→ **About this exercise**
From the entries that follow, copy exactly the lines beginning at the line holding "DRIVER3 pin ENA: D4 -> D13" and continuing through the line holding "RFID1 pin SS: TX -> D8".
==== Data ====
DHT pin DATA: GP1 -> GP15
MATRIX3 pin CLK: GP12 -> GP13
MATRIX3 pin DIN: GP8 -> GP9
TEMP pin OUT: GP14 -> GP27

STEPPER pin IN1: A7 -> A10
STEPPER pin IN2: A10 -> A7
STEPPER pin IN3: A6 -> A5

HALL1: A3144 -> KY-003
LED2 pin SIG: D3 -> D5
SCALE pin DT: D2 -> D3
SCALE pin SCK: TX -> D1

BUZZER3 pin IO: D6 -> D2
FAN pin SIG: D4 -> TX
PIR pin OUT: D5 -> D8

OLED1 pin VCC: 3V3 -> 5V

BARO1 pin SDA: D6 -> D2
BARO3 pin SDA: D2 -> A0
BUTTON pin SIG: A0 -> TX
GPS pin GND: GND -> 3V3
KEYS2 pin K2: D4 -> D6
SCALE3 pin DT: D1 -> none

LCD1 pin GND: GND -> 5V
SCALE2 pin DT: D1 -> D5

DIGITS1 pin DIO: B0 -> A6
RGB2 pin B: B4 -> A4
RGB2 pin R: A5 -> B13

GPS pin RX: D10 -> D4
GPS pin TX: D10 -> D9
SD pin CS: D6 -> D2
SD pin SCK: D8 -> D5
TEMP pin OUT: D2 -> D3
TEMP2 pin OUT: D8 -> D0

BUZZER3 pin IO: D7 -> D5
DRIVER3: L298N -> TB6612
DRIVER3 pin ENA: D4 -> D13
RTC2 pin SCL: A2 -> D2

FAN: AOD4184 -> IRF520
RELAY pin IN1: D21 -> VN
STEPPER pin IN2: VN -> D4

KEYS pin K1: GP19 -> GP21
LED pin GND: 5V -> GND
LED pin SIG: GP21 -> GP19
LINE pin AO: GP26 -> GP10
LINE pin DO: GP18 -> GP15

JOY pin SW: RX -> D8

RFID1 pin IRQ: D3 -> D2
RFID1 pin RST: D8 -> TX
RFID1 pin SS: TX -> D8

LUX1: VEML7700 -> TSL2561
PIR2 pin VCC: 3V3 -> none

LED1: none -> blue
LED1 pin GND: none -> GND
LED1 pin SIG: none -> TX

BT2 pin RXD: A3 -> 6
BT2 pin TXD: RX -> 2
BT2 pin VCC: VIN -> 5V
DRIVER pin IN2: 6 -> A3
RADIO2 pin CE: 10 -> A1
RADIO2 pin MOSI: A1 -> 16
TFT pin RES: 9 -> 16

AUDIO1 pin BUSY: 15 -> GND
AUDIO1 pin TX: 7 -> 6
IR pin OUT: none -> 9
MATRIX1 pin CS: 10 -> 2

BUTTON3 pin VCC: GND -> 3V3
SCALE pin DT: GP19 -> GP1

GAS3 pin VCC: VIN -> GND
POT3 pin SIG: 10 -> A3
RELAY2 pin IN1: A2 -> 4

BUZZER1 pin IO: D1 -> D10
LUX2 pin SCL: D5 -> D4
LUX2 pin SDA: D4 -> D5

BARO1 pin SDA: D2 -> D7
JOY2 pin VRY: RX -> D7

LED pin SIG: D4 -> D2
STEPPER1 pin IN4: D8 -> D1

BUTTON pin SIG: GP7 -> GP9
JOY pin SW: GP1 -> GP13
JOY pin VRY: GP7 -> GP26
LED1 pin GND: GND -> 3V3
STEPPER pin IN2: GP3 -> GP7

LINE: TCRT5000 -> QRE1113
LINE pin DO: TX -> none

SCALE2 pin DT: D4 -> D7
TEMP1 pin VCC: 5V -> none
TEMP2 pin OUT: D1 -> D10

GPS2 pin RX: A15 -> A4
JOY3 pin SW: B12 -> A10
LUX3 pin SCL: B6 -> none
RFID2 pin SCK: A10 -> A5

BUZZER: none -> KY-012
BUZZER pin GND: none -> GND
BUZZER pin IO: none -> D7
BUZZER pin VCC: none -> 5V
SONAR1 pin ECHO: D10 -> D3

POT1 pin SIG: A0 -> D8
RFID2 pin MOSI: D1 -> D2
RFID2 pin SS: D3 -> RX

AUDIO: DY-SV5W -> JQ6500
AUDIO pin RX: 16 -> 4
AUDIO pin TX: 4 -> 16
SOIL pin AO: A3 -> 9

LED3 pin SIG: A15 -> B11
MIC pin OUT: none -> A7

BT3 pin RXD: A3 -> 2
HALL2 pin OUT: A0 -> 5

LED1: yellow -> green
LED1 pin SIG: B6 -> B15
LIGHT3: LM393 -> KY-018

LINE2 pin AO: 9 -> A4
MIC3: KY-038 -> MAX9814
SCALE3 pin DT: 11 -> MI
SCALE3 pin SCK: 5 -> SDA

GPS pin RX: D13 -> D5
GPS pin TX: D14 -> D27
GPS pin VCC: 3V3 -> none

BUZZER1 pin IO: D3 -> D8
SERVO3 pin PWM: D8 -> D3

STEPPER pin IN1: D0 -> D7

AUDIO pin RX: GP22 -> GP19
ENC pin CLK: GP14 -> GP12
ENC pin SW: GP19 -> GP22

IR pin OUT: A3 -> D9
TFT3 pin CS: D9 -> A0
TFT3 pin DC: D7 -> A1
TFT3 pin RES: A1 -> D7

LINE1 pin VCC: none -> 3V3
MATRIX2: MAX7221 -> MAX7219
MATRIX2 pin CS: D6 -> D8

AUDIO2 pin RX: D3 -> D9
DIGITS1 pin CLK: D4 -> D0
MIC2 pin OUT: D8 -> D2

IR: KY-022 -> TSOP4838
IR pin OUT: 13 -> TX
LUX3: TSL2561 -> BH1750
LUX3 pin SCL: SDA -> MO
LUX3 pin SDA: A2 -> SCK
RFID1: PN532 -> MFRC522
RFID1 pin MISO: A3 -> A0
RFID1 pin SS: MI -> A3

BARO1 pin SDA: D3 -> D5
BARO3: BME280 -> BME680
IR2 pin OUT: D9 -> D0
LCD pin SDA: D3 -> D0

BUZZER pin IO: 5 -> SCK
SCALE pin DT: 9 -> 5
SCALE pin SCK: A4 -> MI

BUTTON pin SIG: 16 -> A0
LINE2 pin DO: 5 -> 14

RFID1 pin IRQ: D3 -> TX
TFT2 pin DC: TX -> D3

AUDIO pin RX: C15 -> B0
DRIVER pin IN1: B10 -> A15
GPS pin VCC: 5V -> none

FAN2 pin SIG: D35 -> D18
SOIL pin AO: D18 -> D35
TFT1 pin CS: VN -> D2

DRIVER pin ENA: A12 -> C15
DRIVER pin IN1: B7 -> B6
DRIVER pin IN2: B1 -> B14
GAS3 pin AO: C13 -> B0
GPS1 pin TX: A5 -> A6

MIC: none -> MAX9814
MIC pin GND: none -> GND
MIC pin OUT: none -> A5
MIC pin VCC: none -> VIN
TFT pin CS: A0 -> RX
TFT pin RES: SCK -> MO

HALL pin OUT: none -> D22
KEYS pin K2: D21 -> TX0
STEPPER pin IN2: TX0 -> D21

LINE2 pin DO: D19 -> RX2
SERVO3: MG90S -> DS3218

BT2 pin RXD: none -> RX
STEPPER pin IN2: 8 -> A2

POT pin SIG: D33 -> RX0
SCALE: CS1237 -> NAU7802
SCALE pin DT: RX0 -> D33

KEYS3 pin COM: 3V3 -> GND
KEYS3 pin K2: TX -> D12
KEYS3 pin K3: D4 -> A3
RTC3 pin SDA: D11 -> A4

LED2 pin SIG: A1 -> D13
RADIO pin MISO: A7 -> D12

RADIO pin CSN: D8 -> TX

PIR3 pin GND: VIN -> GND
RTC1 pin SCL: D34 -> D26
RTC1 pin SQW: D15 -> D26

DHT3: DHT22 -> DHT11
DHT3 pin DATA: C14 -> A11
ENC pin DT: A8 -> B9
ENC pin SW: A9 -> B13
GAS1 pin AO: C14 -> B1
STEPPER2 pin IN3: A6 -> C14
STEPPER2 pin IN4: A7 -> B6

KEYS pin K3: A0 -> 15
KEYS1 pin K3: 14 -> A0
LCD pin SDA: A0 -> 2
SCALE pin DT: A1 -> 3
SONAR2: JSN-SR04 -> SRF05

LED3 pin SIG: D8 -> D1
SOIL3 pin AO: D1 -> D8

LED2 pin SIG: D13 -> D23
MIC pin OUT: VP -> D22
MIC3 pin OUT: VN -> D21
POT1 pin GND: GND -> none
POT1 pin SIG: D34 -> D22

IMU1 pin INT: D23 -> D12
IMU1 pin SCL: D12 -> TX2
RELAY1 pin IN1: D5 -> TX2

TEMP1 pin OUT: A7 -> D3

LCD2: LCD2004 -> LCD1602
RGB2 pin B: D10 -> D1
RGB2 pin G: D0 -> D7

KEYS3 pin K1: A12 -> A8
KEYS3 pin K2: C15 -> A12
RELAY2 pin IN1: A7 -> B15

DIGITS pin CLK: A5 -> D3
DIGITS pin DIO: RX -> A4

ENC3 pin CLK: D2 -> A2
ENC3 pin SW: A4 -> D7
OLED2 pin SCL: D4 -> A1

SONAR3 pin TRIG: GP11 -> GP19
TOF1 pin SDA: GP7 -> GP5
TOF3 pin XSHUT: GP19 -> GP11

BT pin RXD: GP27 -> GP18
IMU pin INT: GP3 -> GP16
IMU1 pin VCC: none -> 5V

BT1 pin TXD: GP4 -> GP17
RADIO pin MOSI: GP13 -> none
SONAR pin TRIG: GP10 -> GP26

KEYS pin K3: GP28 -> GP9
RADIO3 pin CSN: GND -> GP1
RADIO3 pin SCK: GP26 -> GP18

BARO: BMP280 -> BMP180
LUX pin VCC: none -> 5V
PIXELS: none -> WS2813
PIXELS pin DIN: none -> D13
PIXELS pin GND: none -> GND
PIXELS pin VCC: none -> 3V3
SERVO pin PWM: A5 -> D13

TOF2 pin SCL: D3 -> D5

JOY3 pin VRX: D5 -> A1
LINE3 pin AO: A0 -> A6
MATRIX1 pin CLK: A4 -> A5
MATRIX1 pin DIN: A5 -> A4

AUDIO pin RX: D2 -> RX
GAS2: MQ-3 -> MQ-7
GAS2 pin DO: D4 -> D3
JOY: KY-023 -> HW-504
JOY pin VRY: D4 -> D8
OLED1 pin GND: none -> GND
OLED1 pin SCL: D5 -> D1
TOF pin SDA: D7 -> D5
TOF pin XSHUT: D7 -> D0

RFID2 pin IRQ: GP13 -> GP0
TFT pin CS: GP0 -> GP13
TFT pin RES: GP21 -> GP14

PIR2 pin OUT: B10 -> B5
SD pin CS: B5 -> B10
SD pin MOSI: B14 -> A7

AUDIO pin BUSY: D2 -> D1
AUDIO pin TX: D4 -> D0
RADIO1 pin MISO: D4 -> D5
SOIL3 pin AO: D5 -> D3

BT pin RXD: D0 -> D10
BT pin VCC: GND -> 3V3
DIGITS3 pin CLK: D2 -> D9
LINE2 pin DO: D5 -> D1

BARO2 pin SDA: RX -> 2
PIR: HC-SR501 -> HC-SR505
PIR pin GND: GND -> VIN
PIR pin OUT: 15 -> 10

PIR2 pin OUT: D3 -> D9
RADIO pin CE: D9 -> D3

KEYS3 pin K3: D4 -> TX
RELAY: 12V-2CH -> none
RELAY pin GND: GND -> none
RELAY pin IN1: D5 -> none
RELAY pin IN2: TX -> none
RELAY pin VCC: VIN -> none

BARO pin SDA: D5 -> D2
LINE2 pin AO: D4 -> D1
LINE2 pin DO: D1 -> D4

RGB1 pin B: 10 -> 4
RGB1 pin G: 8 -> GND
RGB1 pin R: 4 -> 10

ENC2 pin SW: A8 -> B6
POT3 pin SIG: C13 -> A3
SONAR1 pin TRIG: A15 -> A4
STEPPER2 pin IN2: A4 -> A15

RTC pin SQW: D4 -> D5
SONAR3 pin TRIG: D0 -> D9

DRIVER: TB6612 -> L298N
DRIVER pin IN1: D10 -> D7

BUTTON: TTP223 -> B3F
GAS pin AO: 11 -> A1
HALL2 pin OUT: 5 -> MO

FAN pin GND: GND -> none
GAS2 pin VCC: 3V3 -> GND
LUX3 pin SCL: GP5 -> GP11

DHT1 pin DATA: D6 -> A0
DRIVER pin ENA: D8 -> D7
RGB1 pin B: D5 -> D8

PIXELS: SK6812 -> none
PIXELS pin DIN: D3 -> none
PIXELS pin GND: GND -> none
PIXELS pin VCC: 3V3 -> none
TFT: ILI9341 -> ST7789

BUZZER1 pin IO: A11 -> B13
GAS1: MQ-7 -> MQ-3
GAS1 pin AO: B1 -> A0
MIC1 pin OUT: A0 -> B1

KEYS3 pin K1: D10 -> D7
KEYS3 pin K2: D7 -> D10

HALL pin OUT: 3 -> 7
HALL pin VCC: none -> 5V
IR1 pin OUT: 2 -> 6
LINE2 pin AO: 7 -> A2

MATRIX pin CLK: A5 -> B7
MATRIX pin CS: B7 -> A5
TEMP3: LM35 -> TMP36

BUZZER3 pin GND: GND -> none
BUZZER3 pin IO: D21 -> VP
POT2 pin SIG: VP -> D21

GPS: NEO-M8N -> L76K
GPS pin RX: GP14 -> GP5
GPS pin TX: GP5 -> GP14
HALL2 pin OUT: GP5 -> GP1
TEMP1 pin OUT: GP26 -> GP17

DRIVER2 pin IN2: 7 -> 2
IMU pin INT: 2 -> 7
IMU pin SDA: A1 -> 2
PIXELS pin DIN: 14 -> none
====
→ **Solution for this problem**
DRIVER3 pin ENA: D4 -> D13
RTC2 pin SCL: A2 -> D2

FAN: AOD4184 -> IRF520
RELAY pin IN1: D21 -> VN
STEPPER pin IN2: VN -> D4

KEYS pin K1: GP19 -> GP21
LED pin GND: 5V -> GND
LED pin SIG: GP21 -> GP19
LINE pin AO: GP26 -> GP10
LINE pin DO: GP18 -> GP15

JOY pin SW: RX -> D8

RFID1 pin IRQ: D3 -> D2
RFID1 pin RST: D8 -> TX
RFID1 pin SS: TX -> D8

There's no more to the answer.